RECORD SET below:
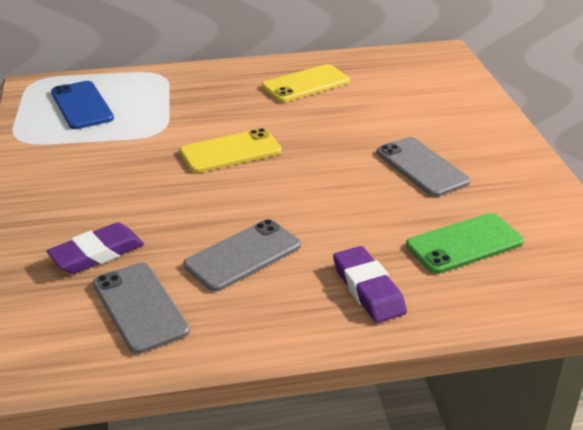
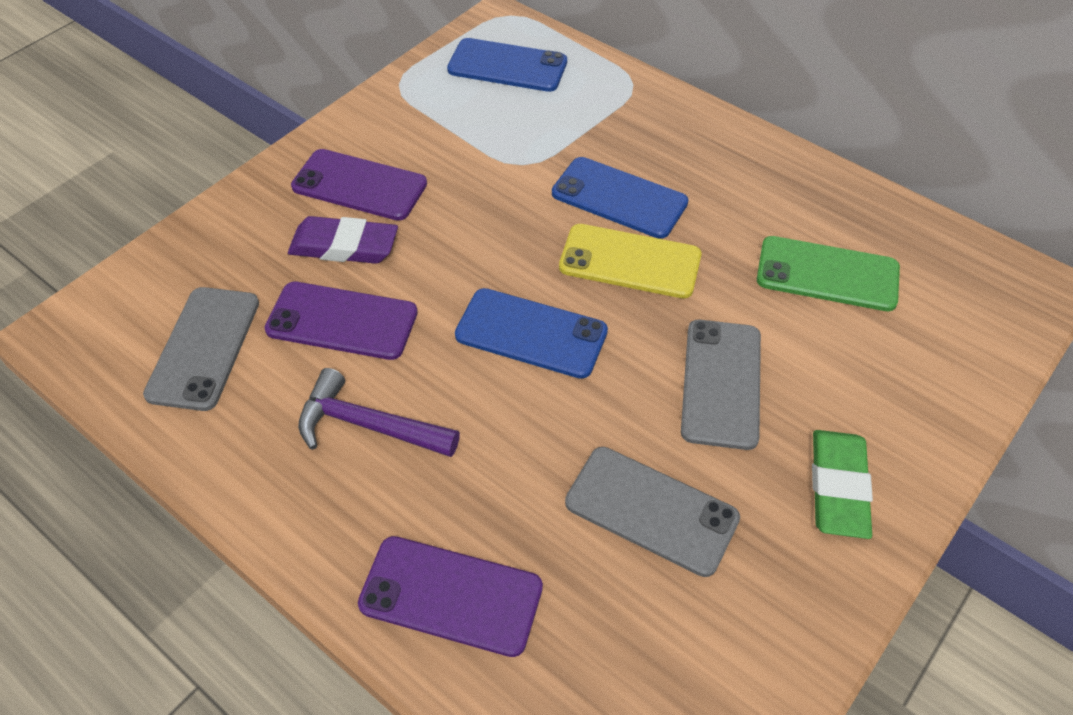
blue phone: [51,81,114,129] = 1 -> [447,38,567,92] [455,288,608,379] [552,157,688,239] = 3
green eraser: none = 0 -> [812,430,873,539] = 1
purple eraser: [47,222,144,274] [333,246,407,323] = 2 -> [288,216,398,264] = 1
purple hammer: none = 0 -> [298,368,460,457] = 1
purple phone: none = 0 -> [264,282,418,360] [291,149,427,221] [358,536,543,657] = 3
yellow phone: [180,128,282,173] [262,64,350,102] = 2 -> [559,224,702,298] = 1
End of RECORD SET.
_TASK STATEMENT_. Repeat each record exactly, with the pictures left out.

_RESULT_.
blue phone: [51,81,114,129] = 1 -> [447,38,567,92] [455,288,608,379] [552,157,688,239] = 3
green eraser: none = 0 -> [812,430,873,539] = 1
purple eraser: [47,222,144,274] [333,246,407,323] = 2 -> [288,216,398,264] = 1
purple hammer: none = 0 -> [298,368,460,457] = 1
purple phone: none = 0 -> [264,282,418,360] [291,149,427,221] [358,536,543,657] = 3
yellow phone: [180,128,282,173] [262,64,350,102] = 2 -> [559,224,702,298] = 1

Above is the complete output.